● **Task directions**
Take from the listing each line that has the string "turquoise".

● **Data segment**

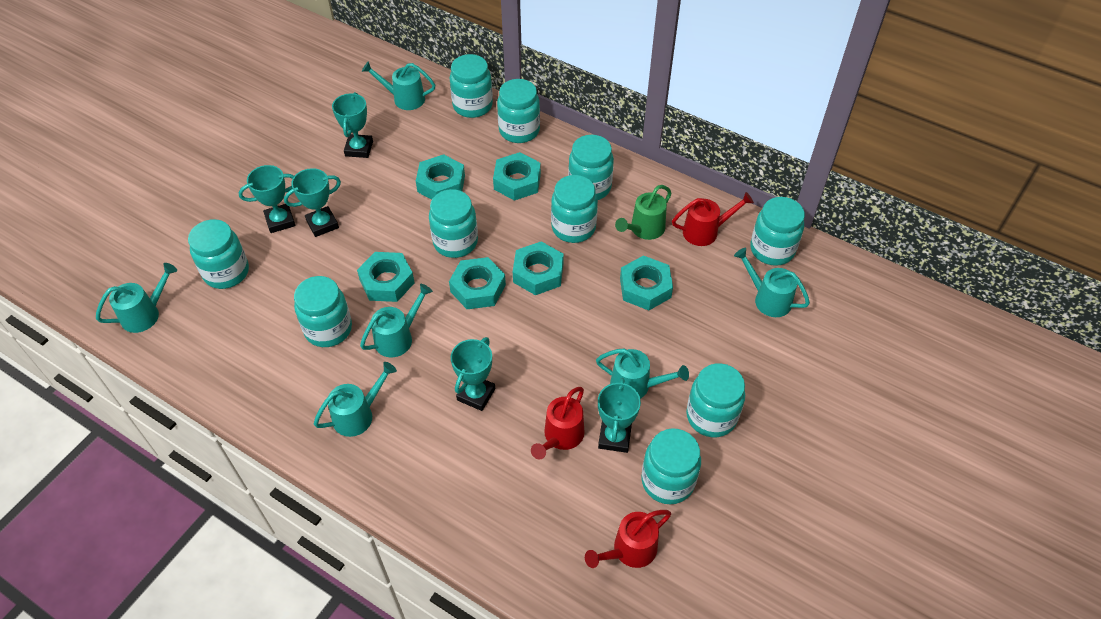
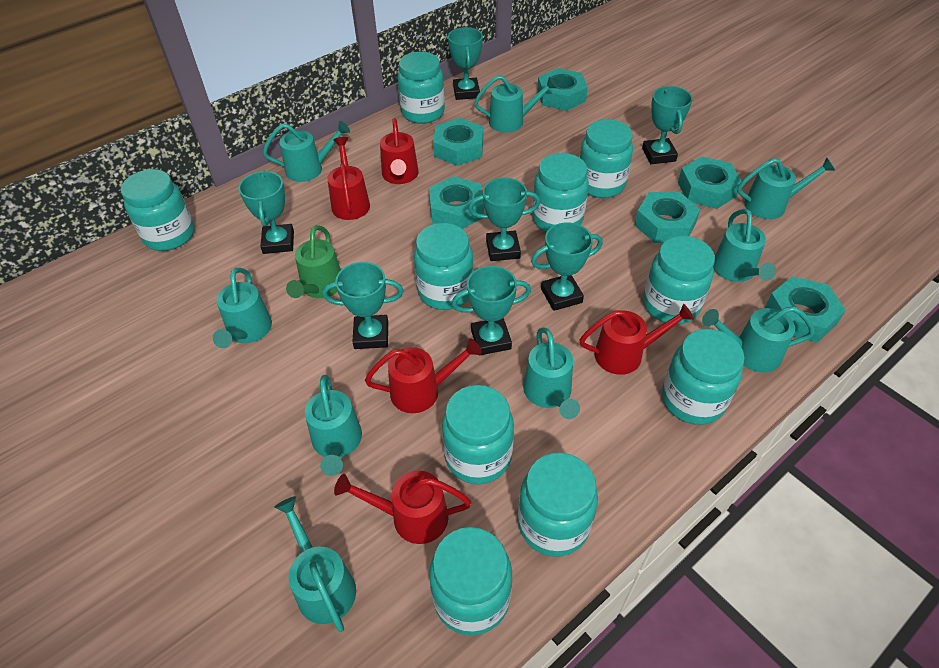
red watering can: 3 -> 5
turquoise trophy: 5 -> 7
turquoise watering can: 6 -> 9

● **Written answer**
turquoise trophy: 5 -> 7
turquoise watering can: 6 -> 9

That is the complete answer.